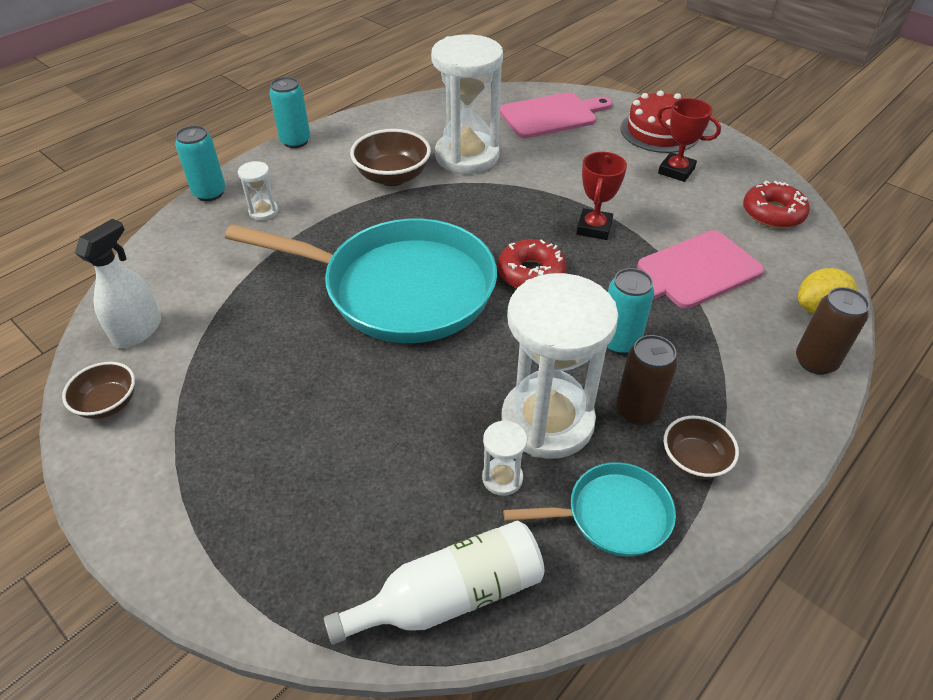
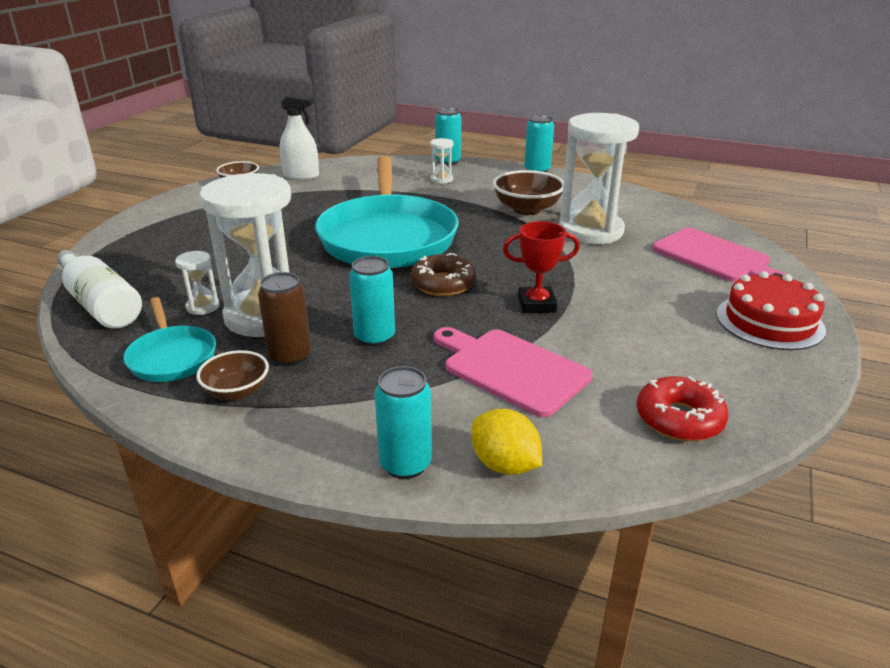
camera: 70 degrees right, 15 degrees down
red donut [498,239,567,288] -> brown donut [410,253,476,296]
red trophy [657,98,721,182] -> none
brown can [796,287,870,375] -> turquoise can [375,366,432,479]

» EXERCISE
An unchanged copy of the data, images excluded, is all that should be given.

» WRITTEN ANSWER
camera: 70 degrees right, 15 degrees down
red donut [498,239,567,288] -> brown donut [410,253,476,296]
red trophy [657,98,721,182] -> none
brown can [796,287,870,375] -> turquoise can [375,366,432,479]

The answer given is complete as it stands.